== Task description ==
Return all the entries below exactly as they were given.

Items listed in a dataset:
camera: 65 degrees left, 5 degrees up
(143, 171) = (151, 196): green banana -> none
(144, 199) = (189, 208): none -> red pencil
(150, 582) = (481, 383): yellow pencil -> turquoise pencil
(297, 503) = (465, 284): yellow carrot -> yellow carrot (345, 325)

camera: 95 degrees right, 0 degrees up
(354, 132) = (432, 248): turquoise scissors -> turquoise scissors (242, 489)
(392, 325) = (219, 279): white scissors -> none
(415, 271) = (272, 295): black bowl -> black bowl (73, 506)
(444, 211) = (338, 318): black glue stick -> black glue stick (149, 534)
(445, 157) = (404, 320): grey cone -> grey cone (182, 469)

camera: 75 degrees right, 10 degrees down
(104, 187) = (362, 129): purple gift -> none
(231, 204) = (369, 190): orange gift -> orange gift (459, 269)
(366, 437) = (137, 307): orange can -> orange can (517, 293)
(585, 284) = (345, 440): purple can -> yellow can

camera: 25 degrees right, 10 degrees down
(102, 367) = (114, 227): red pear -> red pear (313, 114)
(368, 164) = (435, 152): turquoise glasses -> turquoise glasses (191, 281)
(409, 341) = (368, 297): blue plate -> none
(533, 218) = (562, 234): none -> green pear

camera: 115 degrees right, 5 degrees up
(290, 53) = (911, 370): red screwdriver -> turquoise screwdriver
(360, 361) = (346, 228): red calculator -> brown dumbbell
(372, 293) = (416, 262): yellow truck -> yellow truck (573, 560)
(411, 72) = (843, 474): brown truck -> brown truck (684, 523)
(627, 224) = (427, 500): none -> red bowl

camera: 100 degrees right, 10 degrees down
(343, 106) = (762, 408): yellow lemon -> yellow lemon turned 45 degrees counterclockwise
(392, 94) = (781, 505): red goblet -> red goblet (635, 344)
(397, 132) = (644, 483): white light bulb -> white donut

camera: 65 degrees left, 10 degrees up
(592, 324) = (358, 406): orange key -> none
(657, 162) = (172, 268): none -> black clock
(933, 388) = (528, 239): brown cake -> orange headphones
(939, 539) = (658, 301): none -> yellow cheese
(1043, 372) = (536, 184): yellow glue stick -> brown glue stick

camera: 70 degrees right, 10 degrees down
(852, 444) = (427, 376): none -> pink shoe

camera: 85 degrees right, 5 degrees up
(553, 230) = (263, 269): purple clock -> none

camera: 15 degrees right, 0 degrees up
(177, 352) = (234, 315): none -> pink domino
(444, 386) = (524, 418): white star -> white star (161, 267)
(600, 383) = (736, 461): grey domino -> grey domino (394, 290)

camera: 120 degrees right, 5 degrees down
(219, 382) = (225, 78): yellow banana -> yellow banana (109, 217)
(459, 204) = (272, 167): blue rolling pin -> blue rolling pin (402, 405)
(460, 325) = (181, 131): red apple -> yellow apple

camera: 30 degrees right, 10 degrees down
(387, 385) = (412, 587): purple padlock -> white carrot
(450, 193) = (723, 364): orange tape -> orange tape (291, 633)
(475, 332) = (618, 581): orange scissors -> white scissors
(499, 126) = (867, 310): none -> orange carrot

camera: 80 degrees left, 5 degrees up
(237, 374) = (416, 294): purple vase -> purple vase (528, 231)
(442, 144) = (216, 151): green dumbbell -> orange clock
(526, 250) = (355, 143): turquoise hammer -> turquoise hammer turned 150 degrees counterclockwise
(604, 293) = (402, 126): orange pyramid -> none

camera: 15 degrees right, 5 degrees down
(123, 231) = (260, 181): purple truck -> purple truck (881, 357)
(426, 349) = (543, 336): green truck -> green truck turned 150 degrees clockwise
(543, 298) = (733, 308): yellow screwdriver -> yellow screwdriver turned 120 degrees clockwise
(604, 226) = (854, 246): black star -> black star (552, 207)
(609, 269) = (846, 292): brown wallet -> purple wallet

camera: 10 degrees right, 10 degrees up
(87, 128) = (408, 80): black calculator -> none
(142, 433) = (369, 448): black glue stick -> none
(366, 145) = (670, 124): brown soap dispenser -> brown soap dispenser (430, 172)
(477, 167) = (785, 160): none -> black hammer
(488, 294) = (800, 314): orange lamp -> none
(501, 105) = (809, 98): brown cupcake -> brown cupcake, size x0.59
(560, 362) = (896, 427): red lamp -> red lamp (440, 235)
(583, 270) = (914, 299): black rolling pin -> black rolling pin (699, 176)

== Task response ==
camera: 65 degrees left, 5 degrees up
(143, 171) = (151, 196): green banana -> none
(144, 199) = (189, 208): none -> red pencil
(150, 582) = (481, 383): yellow pencil -> turquoise pencil
(297, 503) = (465, 284): yellow carrot -> yellow carrot (345, 325)

camera: 95 degrees right, 0 degrees up
(354, 132) = (432, 248): turquoise scissors -> turquoise scissors (242, 489)
(392, 325) = (219, 279): white scissors -> none
(415, 271) = (272, 295): black bowl -> black bowl (73, 506)
(444, 211) = (338, 318): black glue stick -> black glue stick (149, 534)
(445, 157) = (404, 320): grey cone -> grey cone (182, 469)

camera: 75 degrees right, 10 degrees down
(104, 187) = (362, 129): purple gift -> none
(231, 204) = (369, 190): orange gift -> orange gift (459, 269)
(366, 437) = (137, 307): orange can -> orange can (517, 293)
(585, 284) = (345, 440): purple can -> yellow can

camera: 25 degrees right, 10 degrees down
(102, 367) = (114, 227): red pear -> red pear (313, 114)
(368, 164) = (435, 152): turquoise glasses -> turquoise glasses (191, 281)
(409, 341) = (368, 297): blue plate -> none
(533, 218) = (562, 234): none -> green pear

camera: 115 degrees right, 5 degrees up
(290, 53) = (911, 370): red screwdriver -> turquoise screwdriver
(360, 361) = (346, 228): red calculator -> brown dumbbell
(372, 293) = (416, 262): yellow truck -> yellow truck (573, 560)
(411, 72) = (843, 474): brown truck -> brown truck (684, 523)
(627, 224) = (427, 500): none -> red bowl

camera: 100 degrees right, 10 degrees down
(343, 106) = (762, 408): yellow lemon -> yellow lemon turned 45 degrees counterclockwise
(392, 94) = (781, 505): red goblet -> red goblet (635, 344)
(397, 132) = (644, 483): white light bulb -> white donut

camera: 65 degrees left, 10 degrees up
(592, 324) = (358, 406): orange key -> none
(657, 162) = (172, 268): none -> black clock
(933, 388) = (528, 239): brown cake -> orange headphones
(939, 539) = (658, 301): none -> yellow cheese
(1043, 372) = (536, 184): yellow glue stick -> brown glue stick

camera: 70 degrees right, 10 degrees down
(852, 444) = (427, 376): none -> pink shoe

camera: 85 degrees right, 5 degrees up
(553, 230) = (263, 269): purple clock -> none

camera: 15 degrees right, 0 degrees up
(177, 352) = (234, 315): none -> pink domino
(444, 386) = (524, 418): white star -> white star (161, 267)
(600, 383) = (736, 461): grey domino -> grey domino (394, 290)

camera: 120 degrees right, 5 degrees down
(219, 382) = (225, 78): yellow banana -> yellow banana (109, 217)
(459, 204) = (272, 167): blue rolling pin -> blue rolling pin (402, 405)
(460, 325) = (181, 131): red apple -> yellow apple

camera: 30 degrees right, 10 degrees down
(387, 385) = (412, 587): purple padlock -> white carrot
(450, 193) = (723, 364): orange tape -> orange tape (291, 633)
(475, 332) = (618, 581): orange scissors -> white scissors
(499, 126) = (867, 310): none -> orange carrot

camera: 80 degrees left, 5 degrees up
(237, 374) = (416, 294): purple vase -> purple vase (528, 231)
(442, 144) = (216, 151): green dumbbell -> orange clock
(526, 250) = (355, 143): turquoise hammer -> turquoise hammer turned 150 degrees counterclockwise
(604, 293) = (402, 126): orange pyramid -> none

camera: 15 degrees right, 5 degrees down
(123, 231) = (260, 181): purple truck -> purple truck (881, 357)
(426, 349) = (543, 336): green truck -> green truck turned 150 degrees clockwise
(543, 298) = (733, 308): yellow screwdriver -> yellow screwdriver turned 120 degrees clockwise
(604, 226) = (854, 246): black star -> black star (552, 207)
(609, 269) = (846, 292): brown wallet -> purple wallet

camera: 10 degrees right, 10 degrees up
(87, 128) = (408, 80): black calculator -> none
(142, 433) = (369, 448): black glue stick -> none
(366, 145) = (670, 124): brown soap dispenser -> brown soap dispenser (430, 172)
(477, 167) = (785, 160): none -> black hammer
(488, 294) = (800, 314): orange lamp -> none
(501, 105) = (809, 98): brown cupcake -> brown cupcake, size x0.59
(560, 362) = (896, 427): red lamp -> red lamp (440, 235)
(583, 270) = (914, 299): black rolling pin -> black rolling pin (699, 176)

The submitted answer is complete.